====== Bahan Tugas

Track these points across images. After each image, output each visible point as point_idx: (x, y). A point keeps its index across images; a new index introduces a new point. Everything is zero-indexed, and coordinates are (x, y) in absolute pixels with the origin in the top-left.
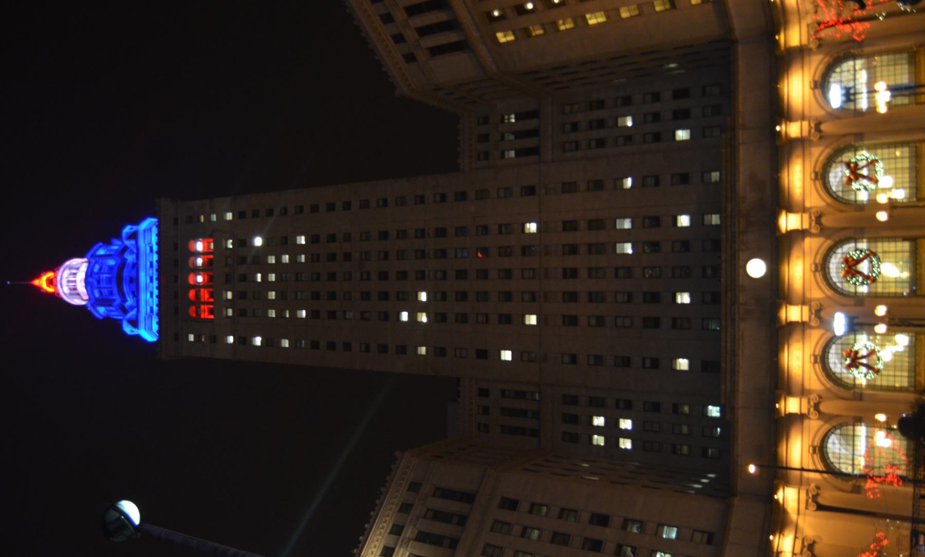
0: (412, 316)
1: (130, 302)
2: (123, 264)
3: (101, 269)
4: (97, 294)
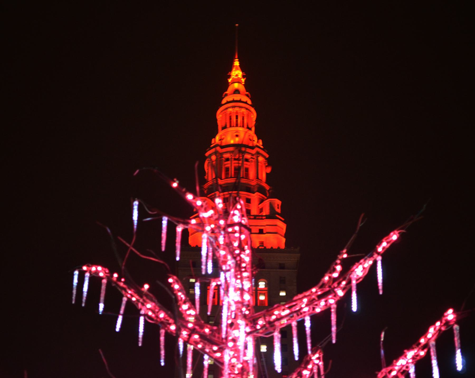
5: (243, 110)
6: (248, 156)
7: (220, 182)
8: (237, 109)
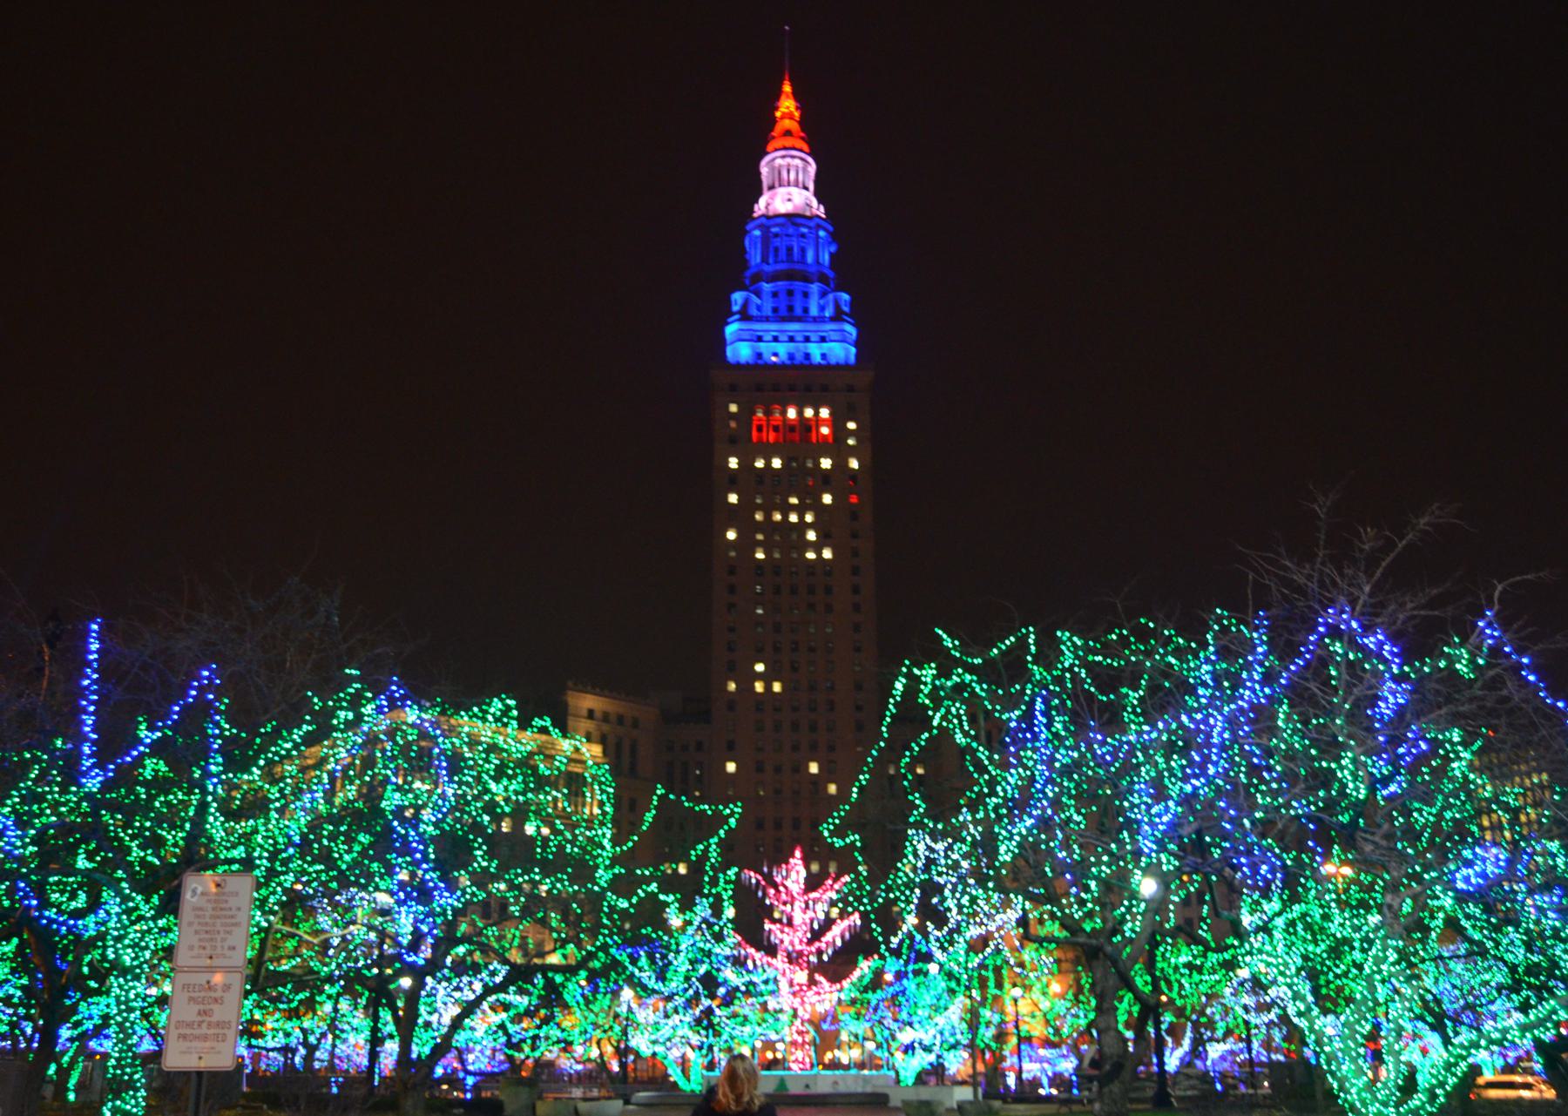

============

#### Yang Harus Dibuat:
Salin ulang seluruh item di atas baris demi baris tanpa perubahan, tetapi jangan sertakan gambarnya.

#### Hasil Akhir:
Track these points across images. After each image, output each visible point as point_idx: (x, y). A point keeps its index across images; a new index introduces a new point. Everything is zero-indexed, and coordinates are (x, y) in absolute pixels with the origin in the top-left.
0: (412, 316)
1: (130, 302)
2: (123, 264)
3: (101, 269)
4: (97, 294)
5: (243, 110)
6: (248, 156)
7: (220, 182)
8: (237, 109)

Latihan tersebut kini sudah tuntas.